## What the exercise asks
For this task, extract exactly the lines of the data below, from the line containing "U5: NAND (in" through the last one, with pictures left out.

(Itemized modification records)
++++++
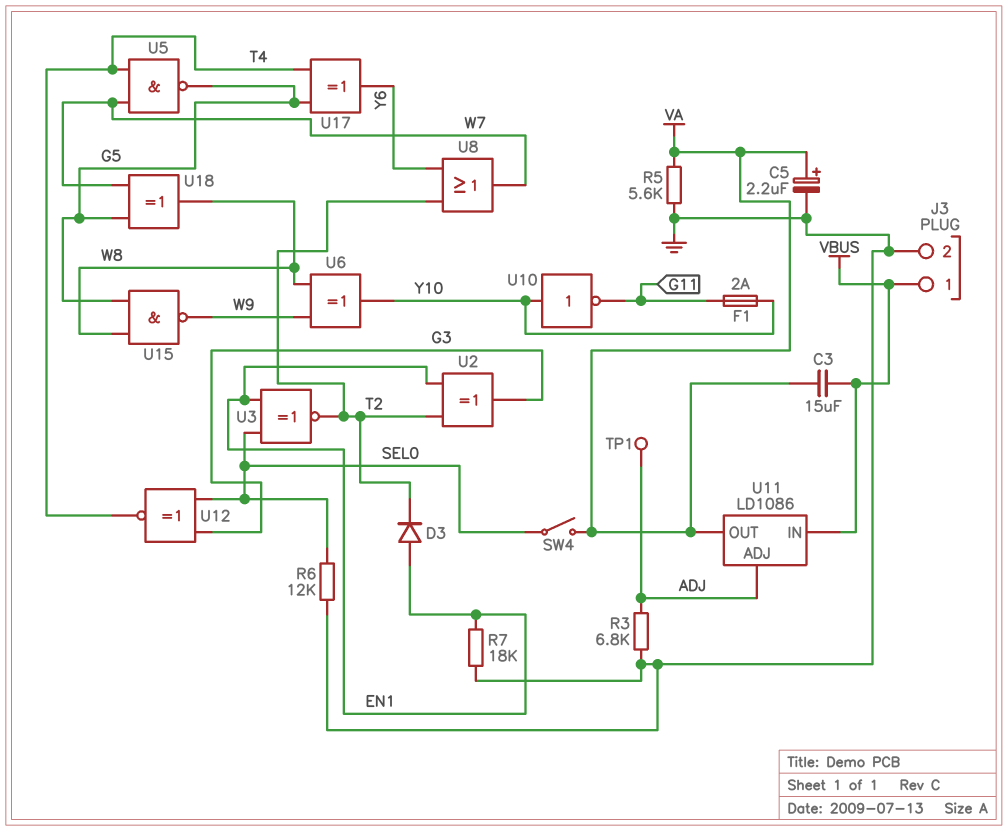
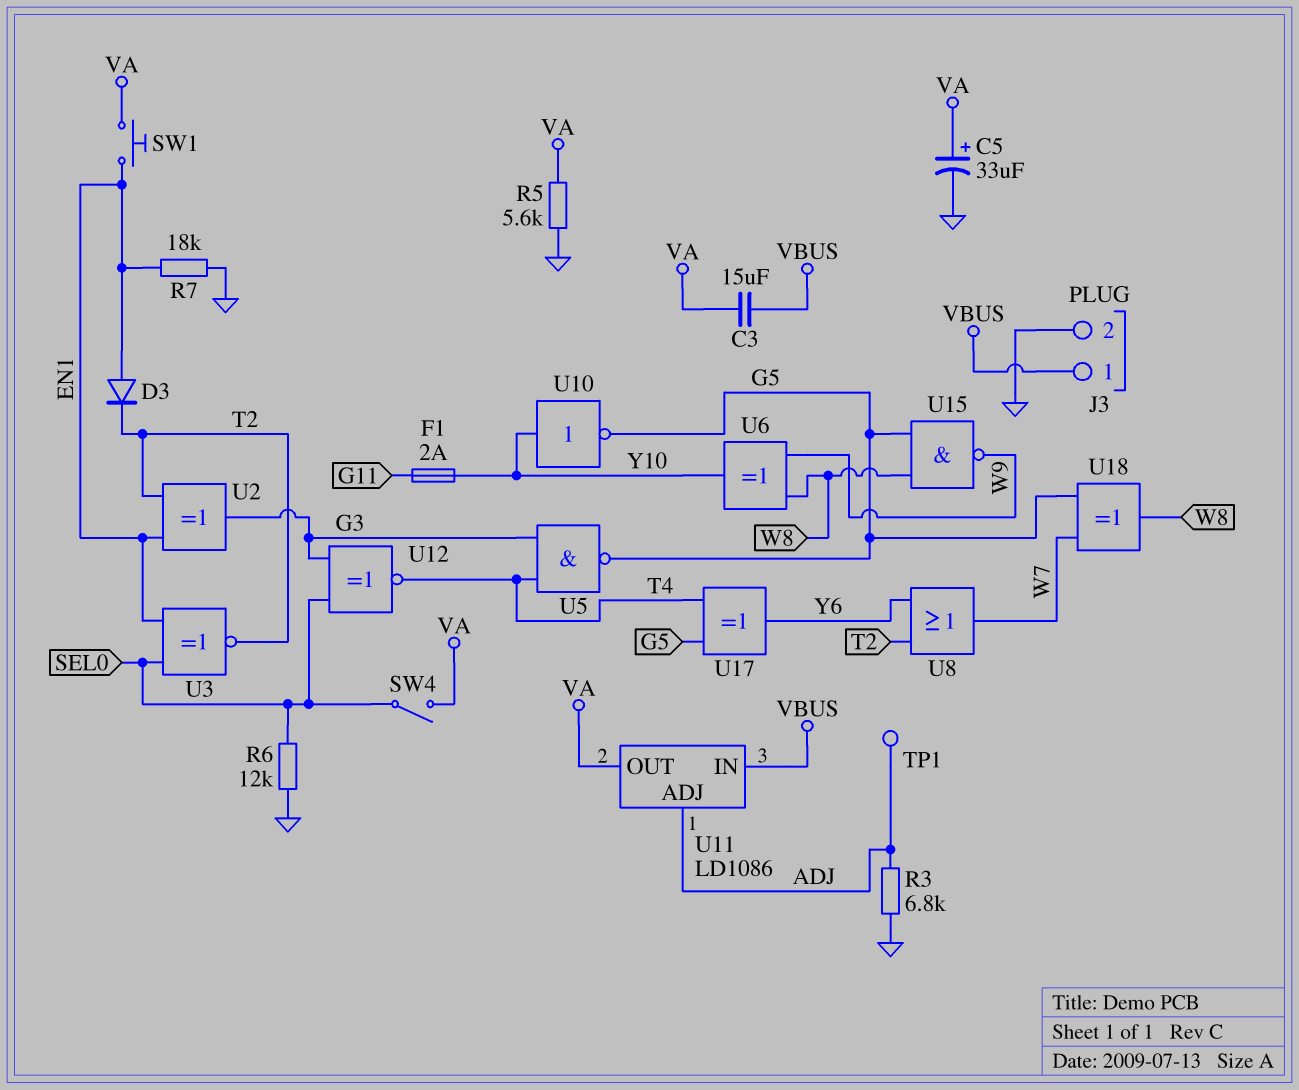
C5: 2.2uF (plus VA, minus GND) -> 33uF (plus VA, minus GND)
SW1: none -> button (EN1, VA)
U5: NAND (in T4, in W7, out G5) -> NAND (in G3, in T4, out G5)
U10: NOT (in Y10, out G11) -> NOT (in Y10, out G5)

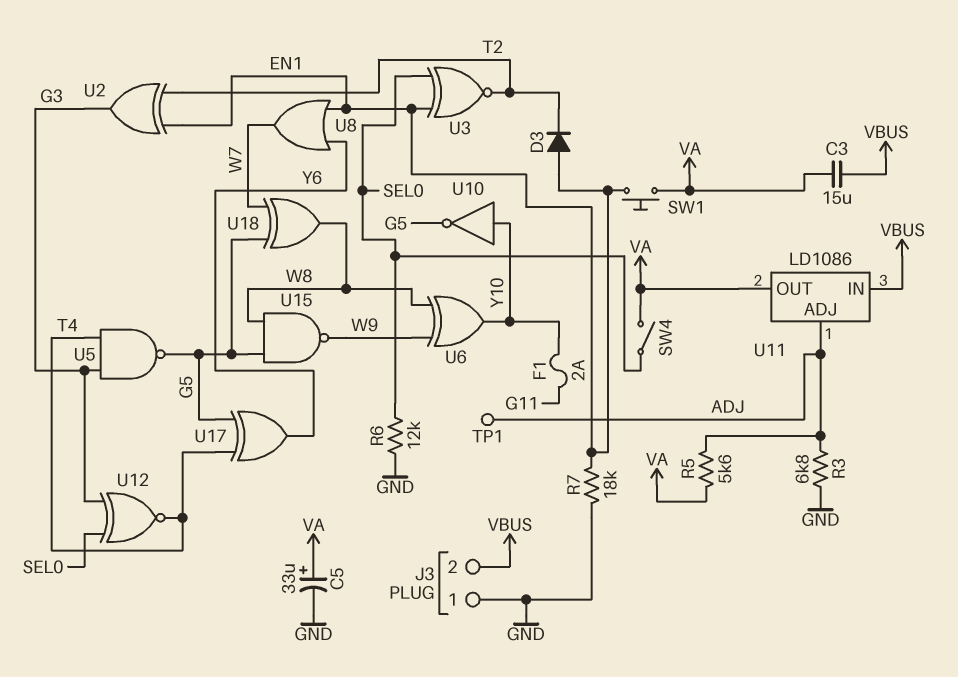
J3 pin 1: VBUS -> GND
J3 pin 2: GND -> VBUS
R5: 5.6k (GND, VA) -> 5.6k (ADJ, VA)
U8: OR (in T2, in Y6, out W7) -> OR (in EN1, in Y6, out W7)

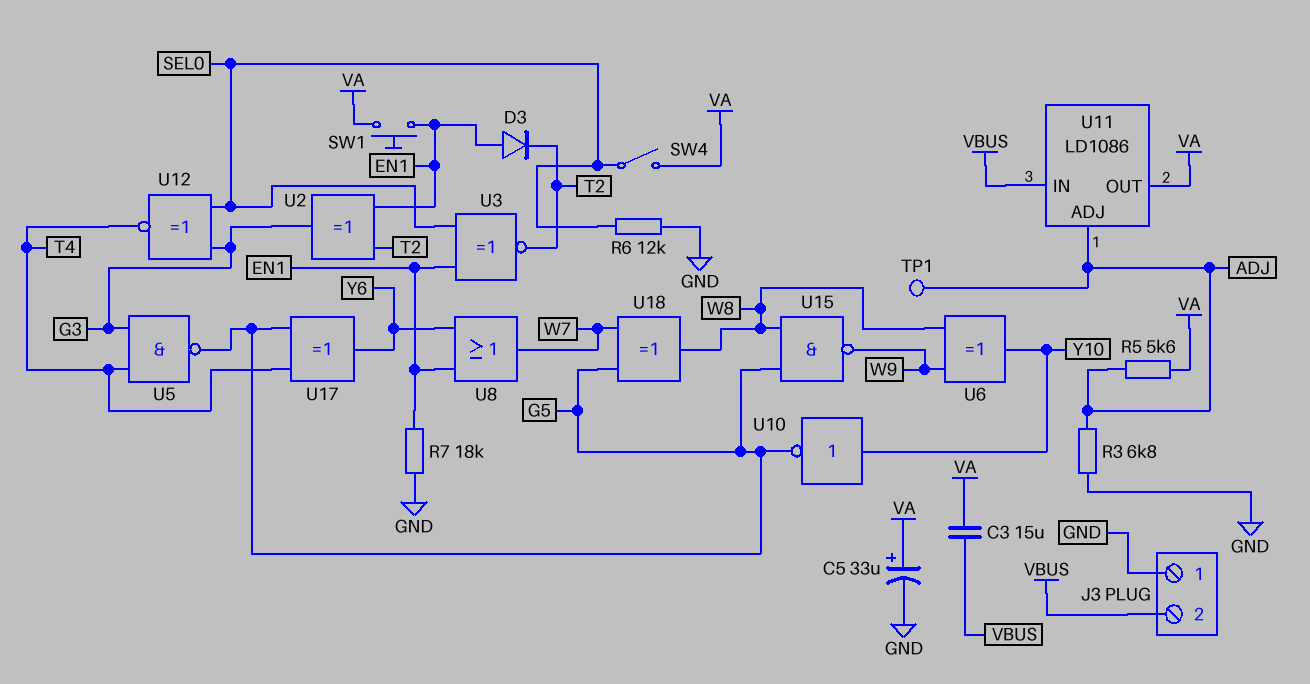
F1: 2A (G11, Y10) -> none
++++++
## Response box
U5: NAND (in T4, in W7, out G5) -> NAND (in G3, in T4, out G5)
U10: NOT (in Y10, out G11) -> NOT (in Y10, out G5)

J3 pin 1: VBUS -> GND
J3 pin 2: GND -> VBUS
R5: 5.6k (GND, VA) -> 5.6k (ADJ, VA)
U8: OR (in T2, in Y6, out W7) -> OR (in EN1, in Y6, out W7)

F1: 2A (G11, Y10) -> none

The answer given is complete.